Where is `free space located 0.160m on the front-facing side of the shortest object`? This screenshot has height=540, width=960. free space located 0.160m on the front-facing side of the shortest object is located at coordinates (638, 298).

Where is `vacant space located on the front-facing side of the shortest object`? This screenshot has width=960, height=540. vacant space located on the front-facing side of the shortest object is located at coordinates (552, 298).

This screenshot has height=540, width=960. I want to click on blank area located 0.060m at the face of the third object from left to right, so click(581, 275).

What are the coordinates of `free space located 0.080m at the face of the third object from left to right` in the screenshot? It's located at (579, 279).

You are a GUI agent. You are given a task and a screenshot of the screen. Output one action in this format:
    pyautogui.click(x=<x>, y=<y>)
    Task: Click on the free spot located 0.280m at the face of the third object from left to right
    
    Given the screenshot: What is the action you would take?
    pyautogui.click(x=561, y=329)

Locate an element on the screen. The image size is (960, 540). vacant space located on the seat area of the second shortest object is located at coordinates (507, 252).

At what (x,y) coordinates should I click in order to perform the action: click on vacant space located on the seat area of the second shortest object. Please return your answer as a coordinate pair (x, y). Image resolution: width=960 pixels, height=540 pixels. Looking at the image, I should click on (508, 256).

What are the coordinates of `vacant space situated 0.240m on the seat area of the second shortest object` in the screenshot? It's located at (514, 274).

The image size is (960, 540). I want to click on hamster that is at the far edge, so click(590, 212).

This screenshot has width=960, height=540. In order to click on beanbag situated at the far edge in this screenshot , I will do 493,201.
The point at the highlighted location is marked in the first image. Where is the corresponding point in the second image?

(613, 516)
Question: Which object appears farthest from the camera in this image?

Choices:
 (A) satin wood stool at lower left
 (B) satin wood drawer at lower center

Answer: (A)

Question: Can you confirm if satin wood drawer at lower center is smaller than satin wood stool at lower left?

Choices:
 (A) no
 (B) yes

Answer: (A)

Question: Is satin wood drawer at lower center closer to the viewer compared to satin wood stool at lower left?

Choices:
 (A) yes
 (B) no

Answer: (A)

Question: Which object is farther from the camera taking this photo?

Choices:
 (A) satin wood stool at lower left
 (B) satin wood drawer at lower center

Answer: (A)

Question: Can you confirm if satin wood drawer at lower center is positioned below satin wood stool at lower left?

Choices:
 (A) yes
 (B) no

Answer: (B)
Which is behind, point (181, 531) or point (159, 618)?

*****

把上面所有记录原样照抄一遍，一条也别漏。

Where is `free space located 0.160m on the front-facing side of the shortest object`? This screenshot has height=540, width=960. free space located 0.160m on the front-facing side of the shortest object is located at coordinates (638, 298).

Where is `vacant space located on the front-facing side of the shortest object`? This screenshot has width=960, height=540. vacant space located on the front-facing side of the shortest object is located at coordinates (552, 298).

This screenshot has height=540, width=960. I want to click on blank area located 0.060m at the face of the third object from left to right, so click(581, 275).

What are the coordinates of `free space located 0.080m at the face of the third object from left to right` in the screenshot? It's located at (579, 279).

You are a GUI agent. You are given a task and a screenshot of the screen. Output one action in this format:
    pyautogui.click(x=<x>, y=<y>)
    Task: Click on the free spot located 0.280m at the face of the third object from left to right
    
    Given the screenshot: What is the action you would take?
    pyautogui.click(x=561, y=329)

Locate an element on the screen. The image size is (960, 540). vacant space located on the seat area of the second shortest object is located at coordinates (507, 252).

At what (x,y) coordinates should I click in order to perform the action: click on vacant space located on the seat area of the second shortest object. Please return your answer as a coordinate pair (x, y). Image resolution: width=960 pixels, height=540 pixels. Looking at the image, I should click on (508, 256).

What are the coordinates of `vacant space situated 0.240m on the seat area of the second shortest object` in the screenshot? It's located at (514, 274).

The image size is (960, 540). I want to click on hamster that is at the far edge, so click(590, 212).

This screenshot has width=960, height=540. In order to click on beanbag situated at the far edge in this screenshot , I will do 493,201.
The point at the highlighted location is marked in the first image. Where is the corresponding point in the second image?

(613, 516)
Question: Which object appears farthest from the camera in this image?

Choices:
 (A) satin wood stool at lower left
 (B) satin wood drawer at lower center

Answer: (A)

Question: Can you confirm if satin wood drawer at lower center is smaller than satin wood stool at lower left?

Choices:
 (A) no
 (B) yes

Answer: (A)

Question: Is satin wood drawer at lower center closer to the viewer compared to satin wood stool at lower left?

Choices:
 (A) yes
 (B) no

Answer: (A)

Question: Which object is farther from the camera taking this photo?

Choices:
 (A) satin wood stool at lower left
 (B) satin wood drawer at lower center

Answer: (A)

Question: Can you confirm if satin wood drawer at lower center is positioned below satin wood stool at lower left?

Choices:
 (A) yes
 (B) no

Answer: (B)
Which is behind, point (181, 531) or point (159, 618)?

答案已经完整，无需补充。